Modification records
__________________________________________________
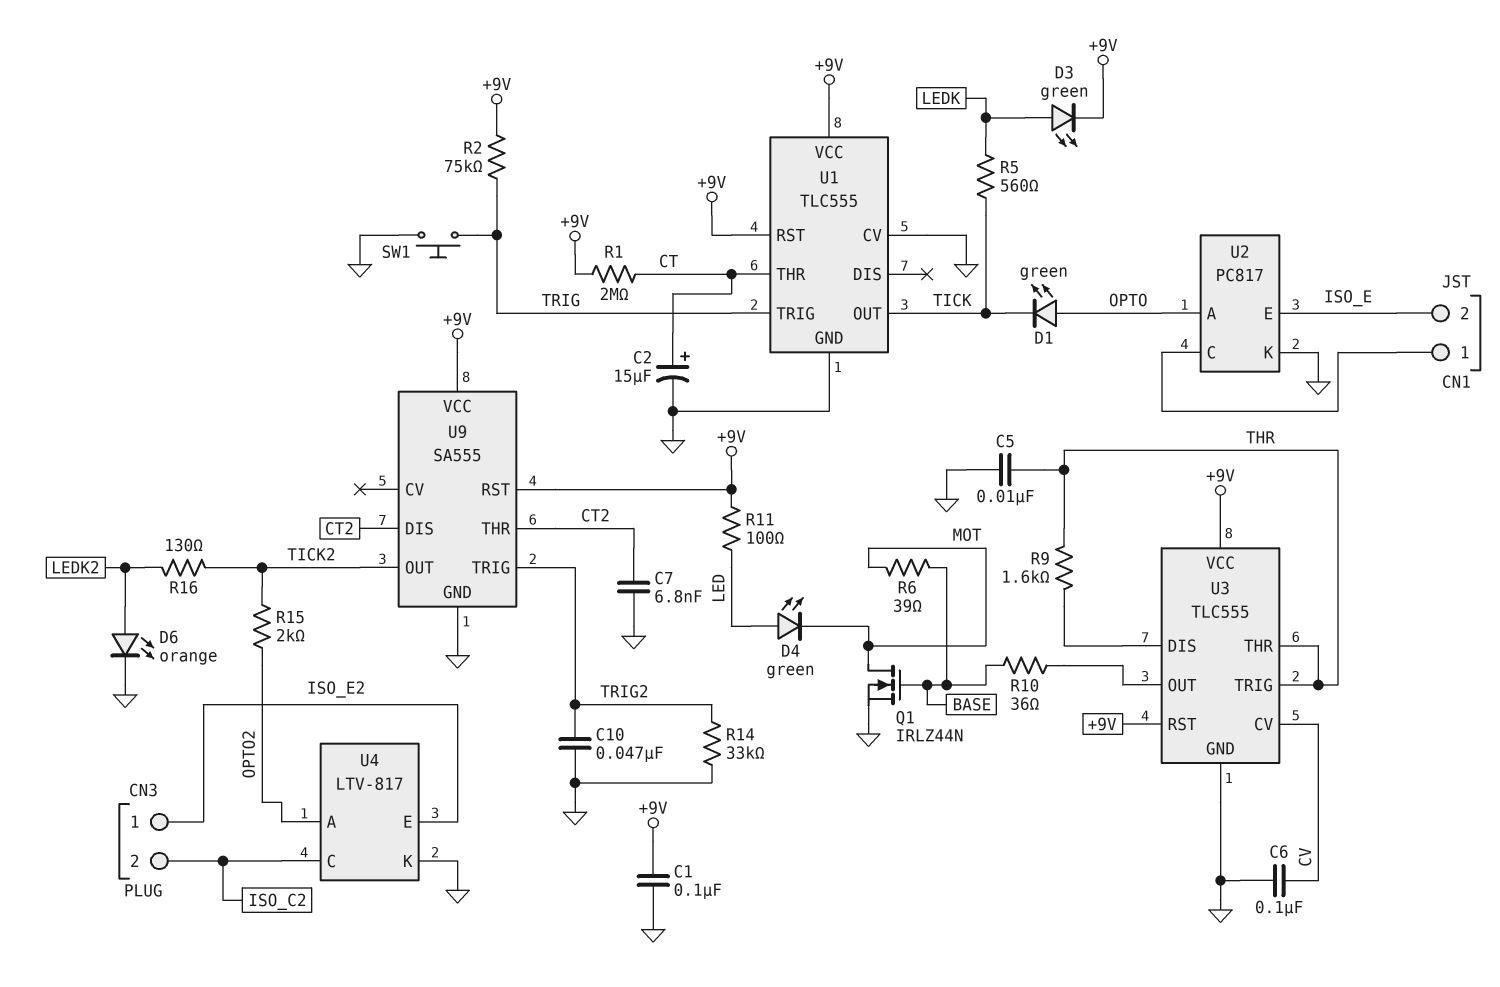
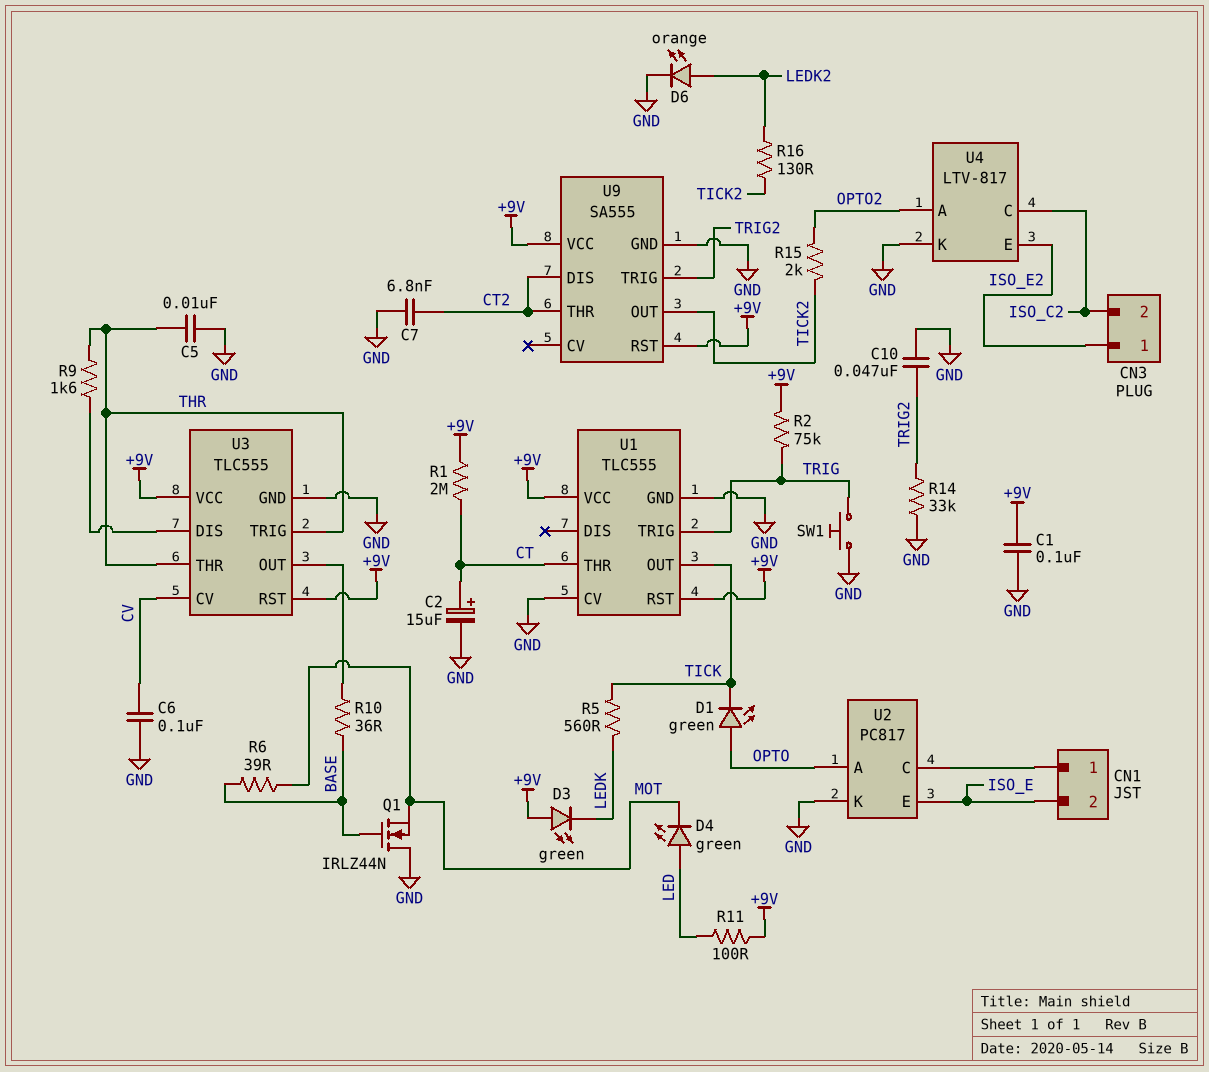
D3: LED green (A LEDK, K +9V) -> LED green (A +9V, K LEDK)
Q1: NMOS IRLZ44N (G BASE, D MOT, S GND) -> NMOS IRLZ44N (G BASE, D GND, S MOT)

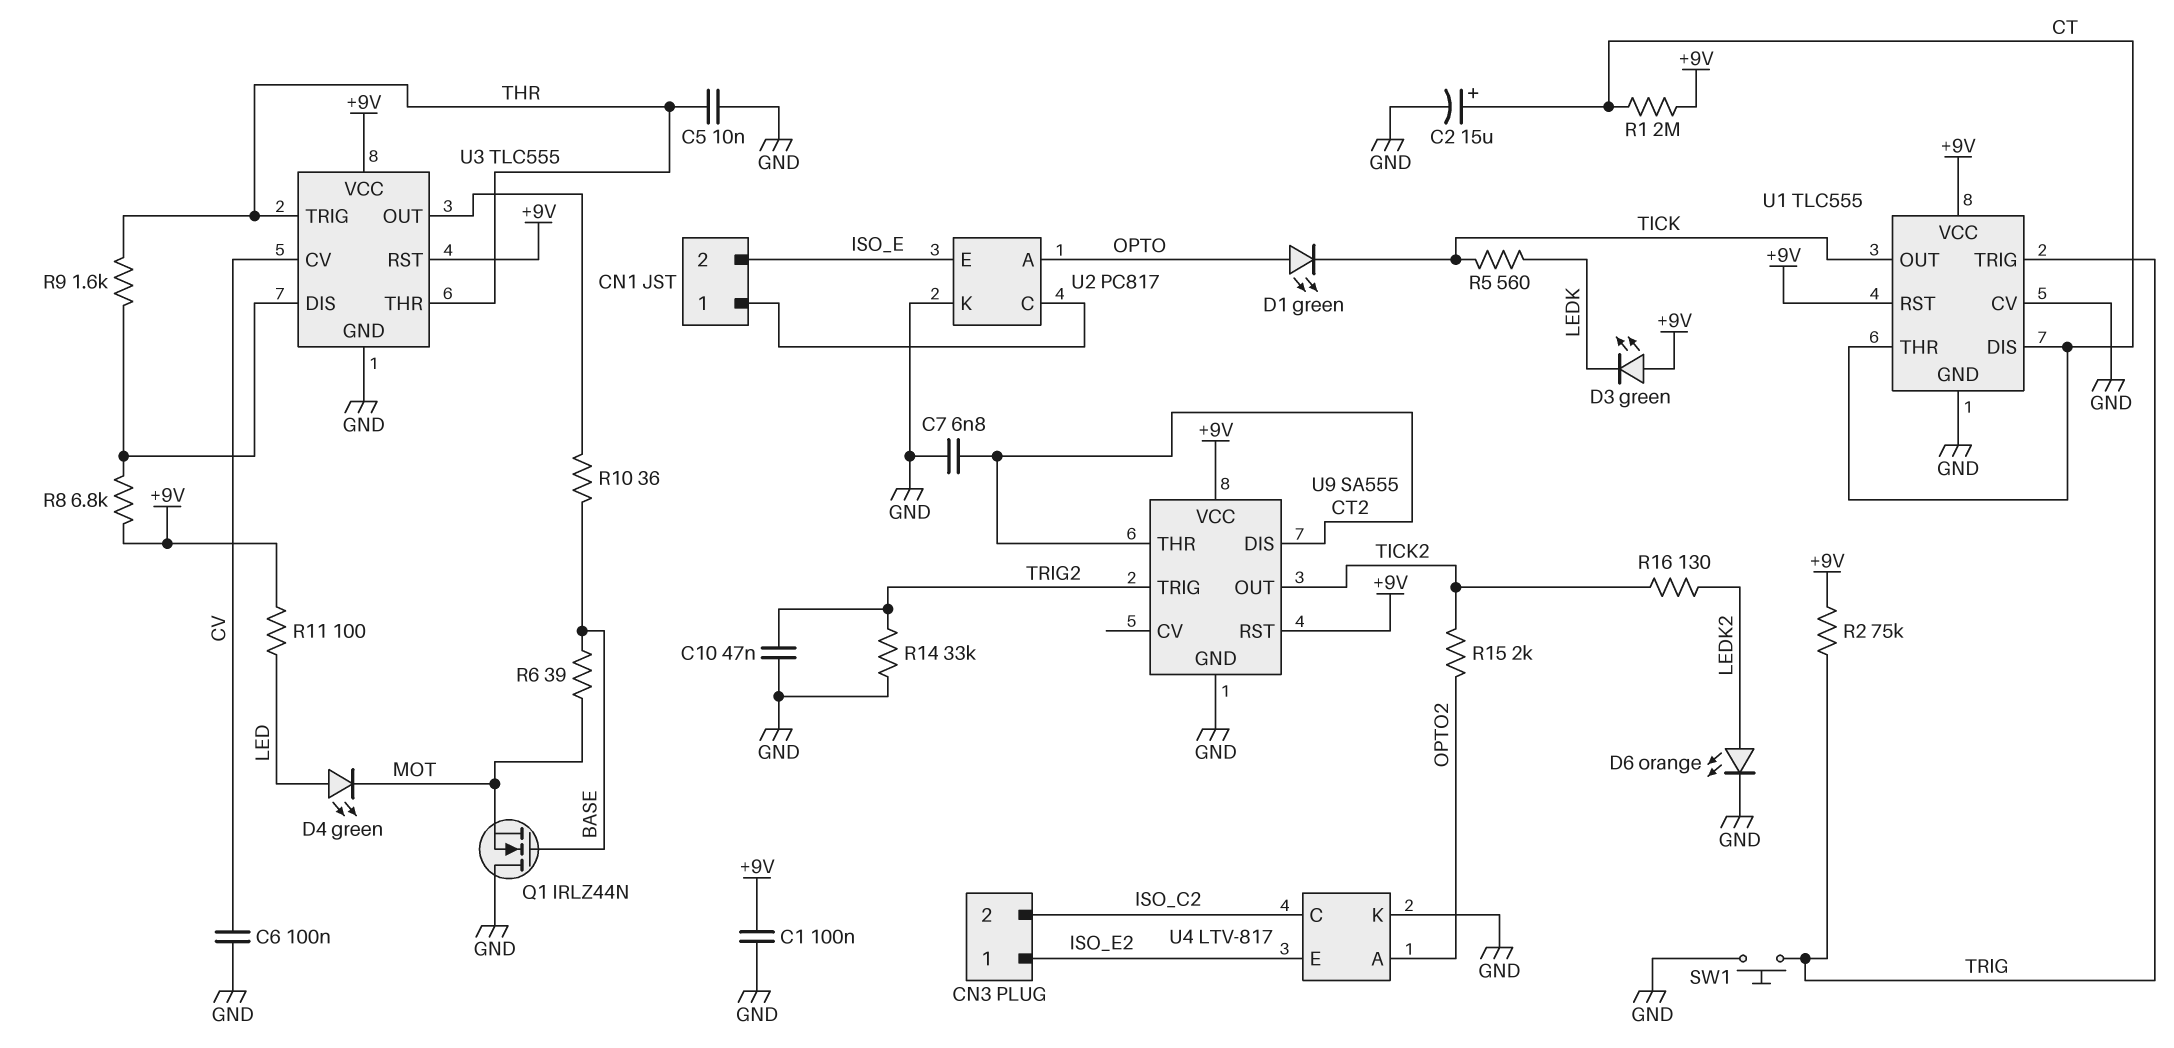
R8: none -> 6.8k (+9V, U3/DIS)
U1 pin DIS: none -> CT

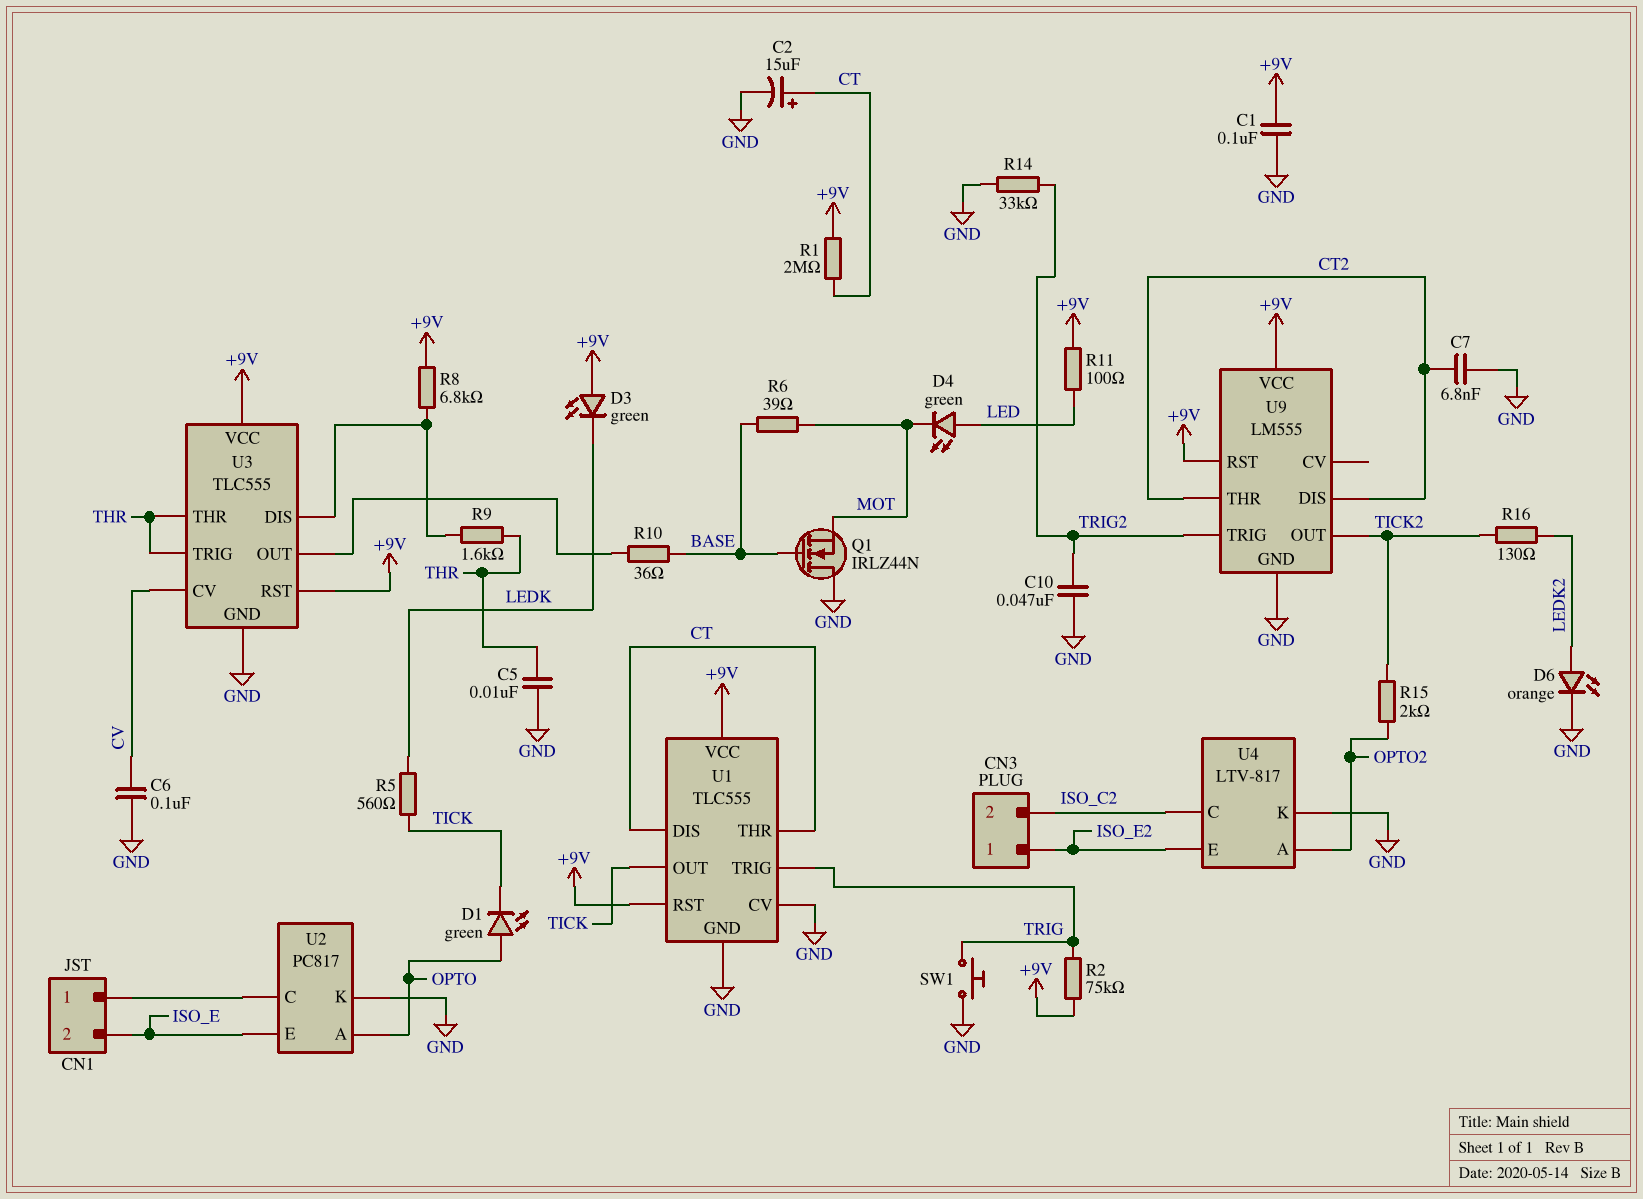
U9: SA555 -> LM555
__________________________________________________
What to produce:
Find the lines above with the word "none". Copy them out.

The completed task:
R8: none -> 6.8k (+9V, U3/DIS)
U1 pin DIS: none -> CT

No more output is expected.